Beginning with the line that contains "AUDIO1 pin GND: none -> GND" and ending with the line that contains "STEPPER1 pin IN3: C14 -> A15", reproduce the lines of the entries below exactly, omitting pictures.

····················

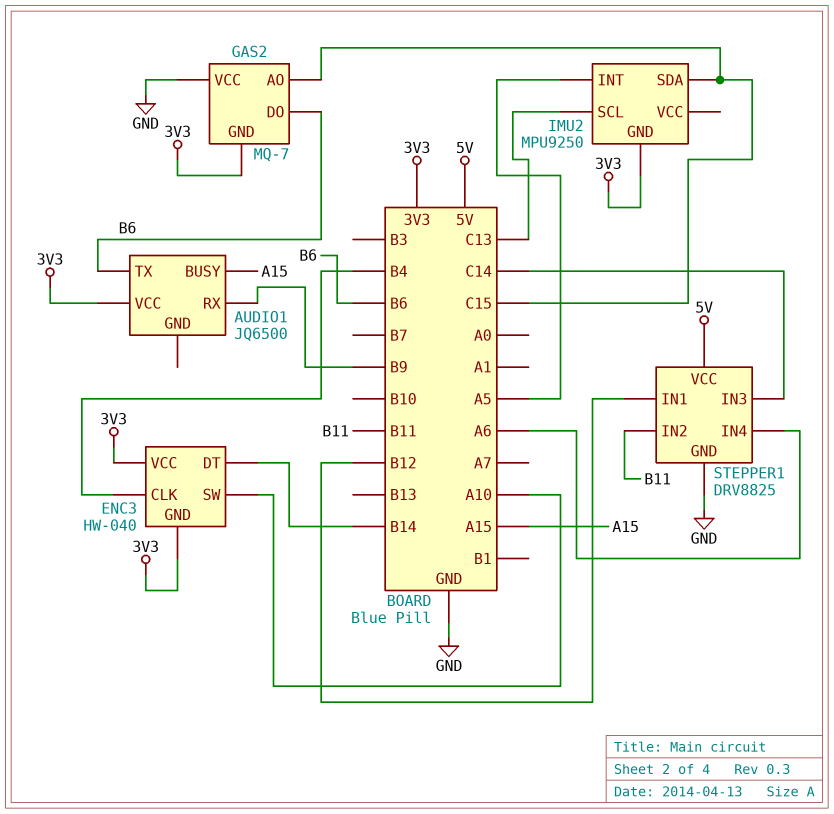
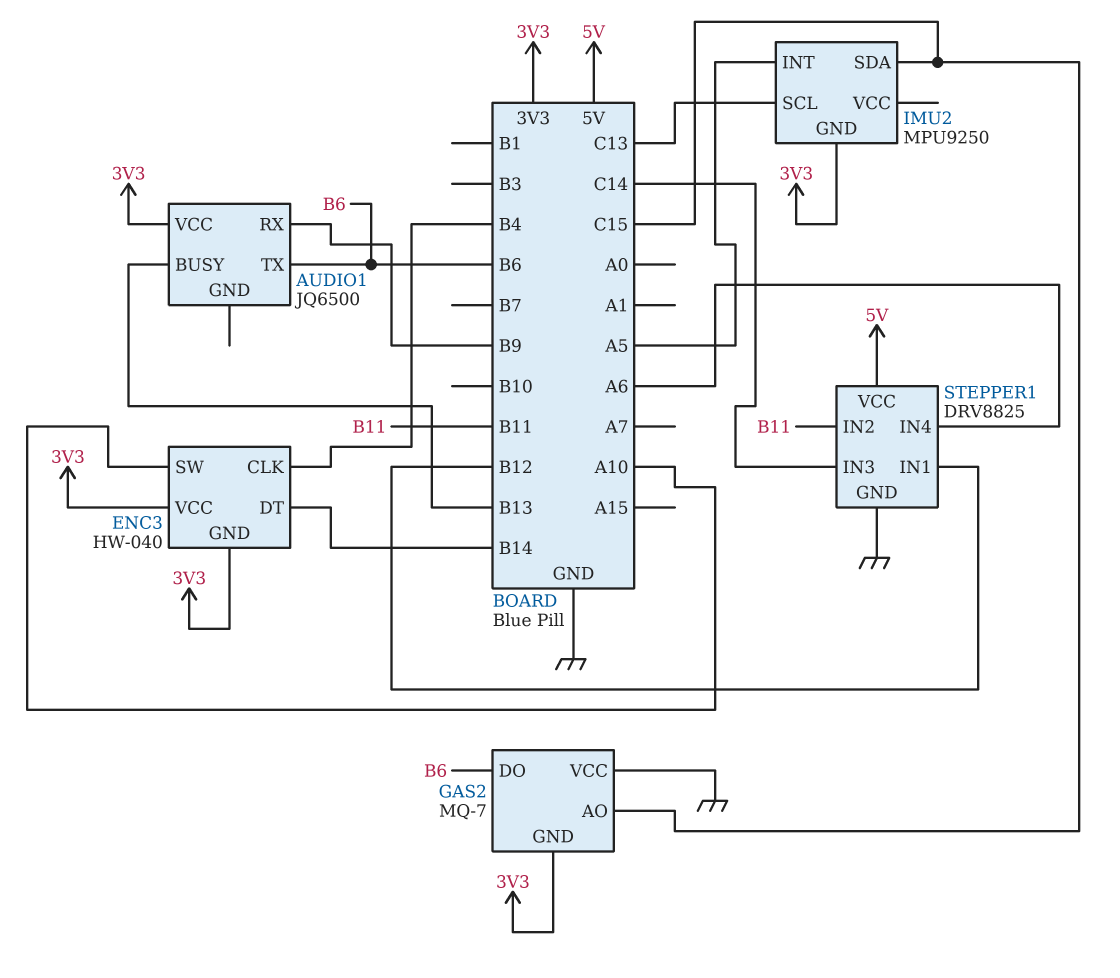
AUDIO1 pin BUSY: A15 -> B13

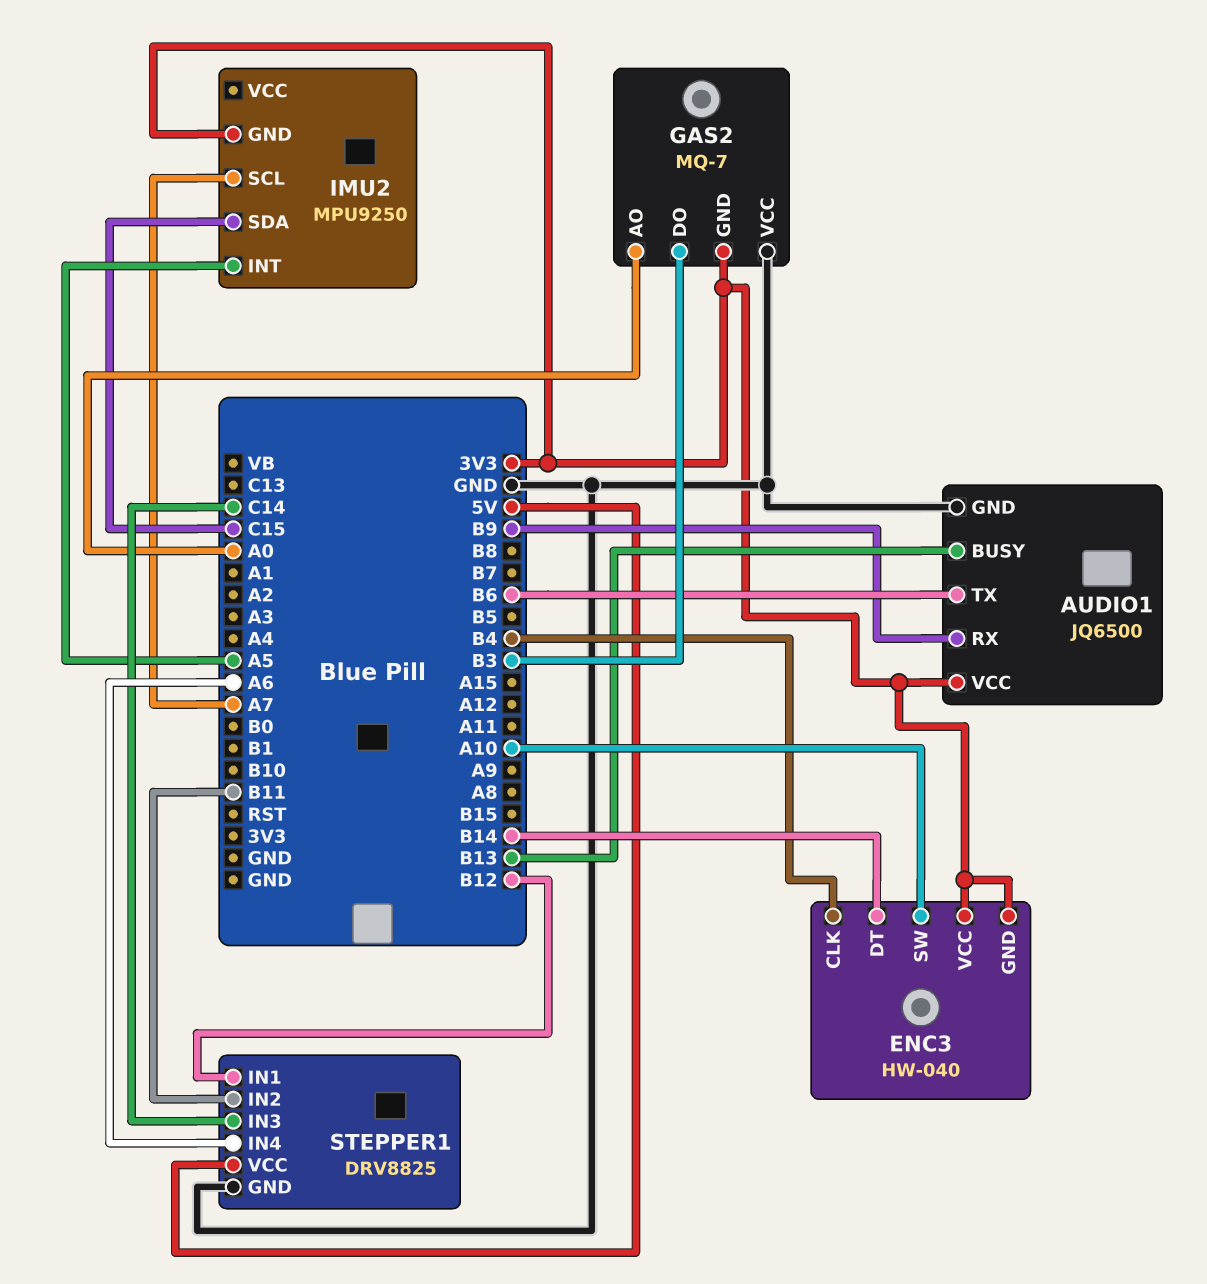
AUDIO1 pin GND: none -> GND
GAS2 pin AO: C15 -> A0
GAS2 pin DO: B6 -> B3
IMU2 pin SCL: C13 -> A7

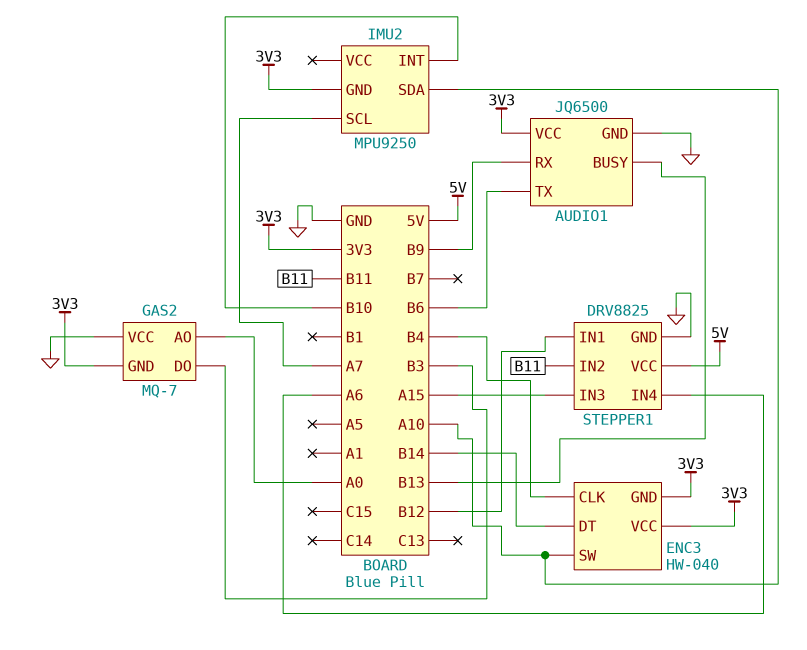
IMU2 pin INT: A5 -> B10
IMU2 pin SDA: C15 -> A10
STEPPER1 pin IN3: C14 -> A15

····················

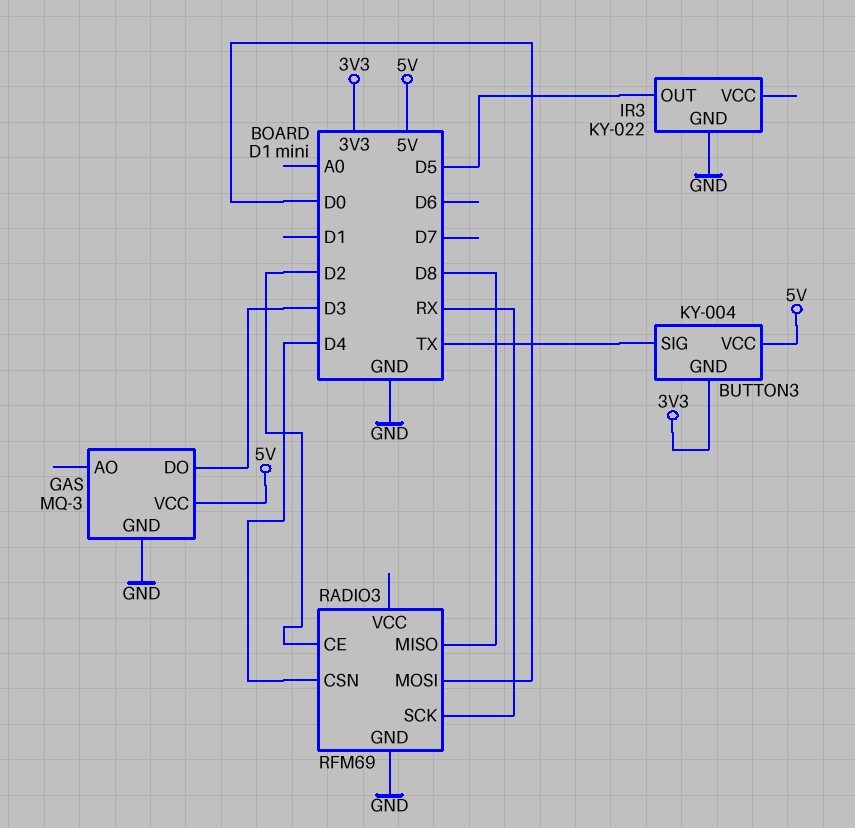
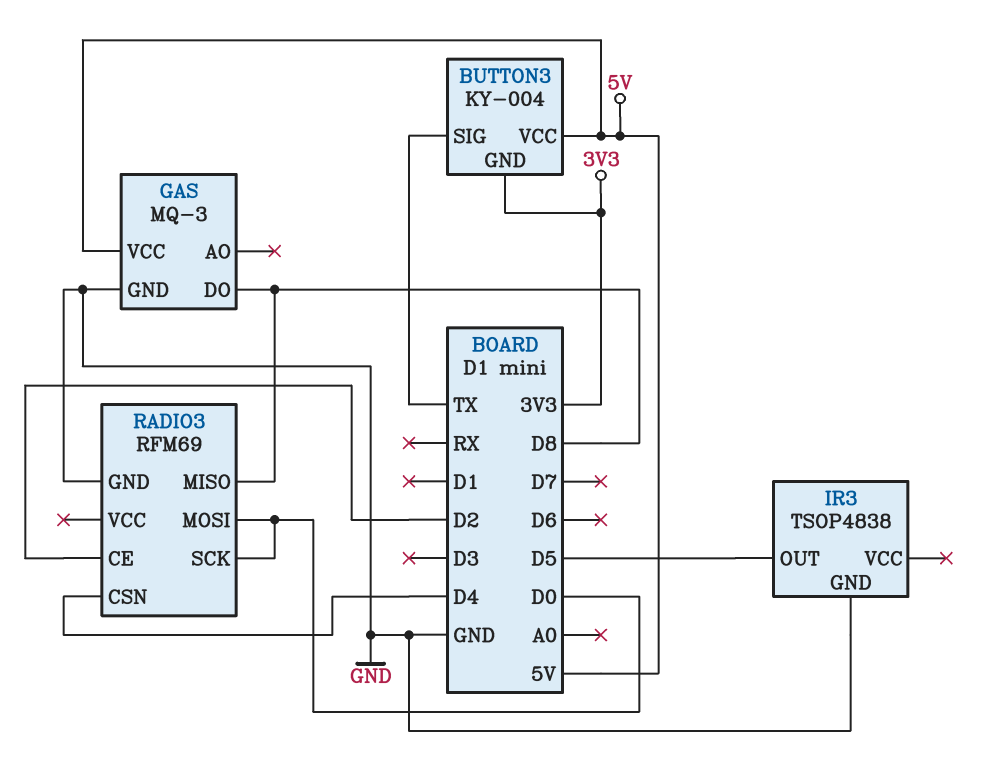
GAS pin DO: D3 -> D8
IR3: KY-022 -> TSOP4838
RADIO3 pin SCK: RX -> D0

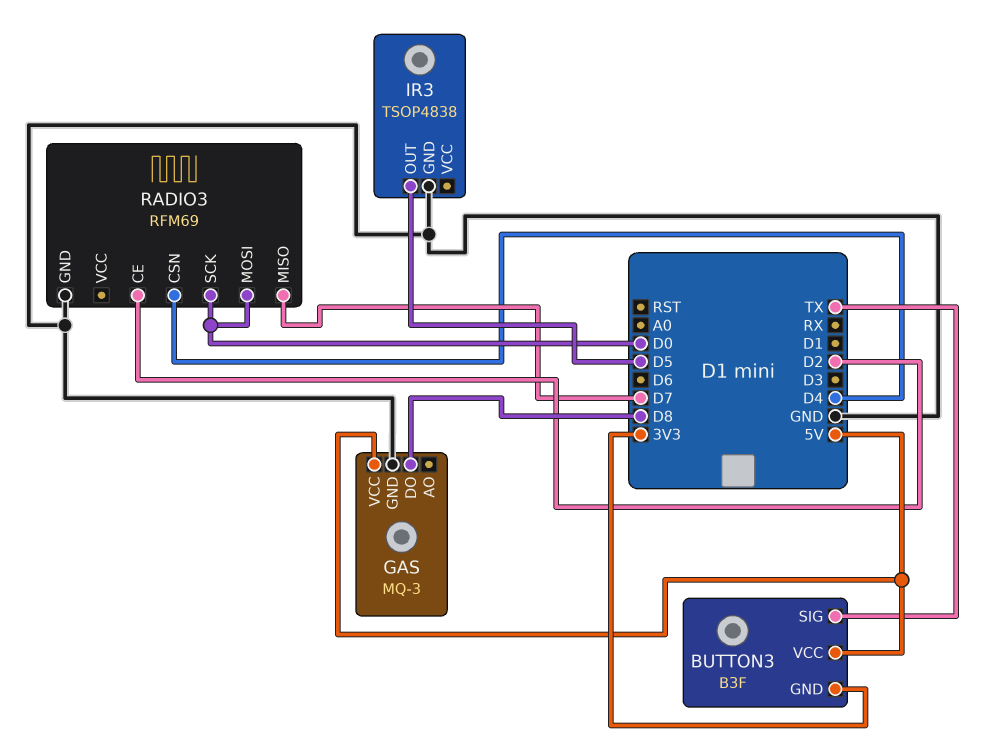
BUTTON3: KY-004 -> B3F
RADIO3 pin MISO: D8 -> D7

····················

Response to the task ▸
AUDIO1 pin GND: none -> GND
GAS2 pin AO: C15 -> A0
GAS2 pin DO: B6 -> B3
IMU2 pin SCL: C13 -> A7

IMU2 pin INT: A5 -> B10
IMU2 pin SDA: C15 -> A10
STEPPER1 pin IN3: C14 -> A15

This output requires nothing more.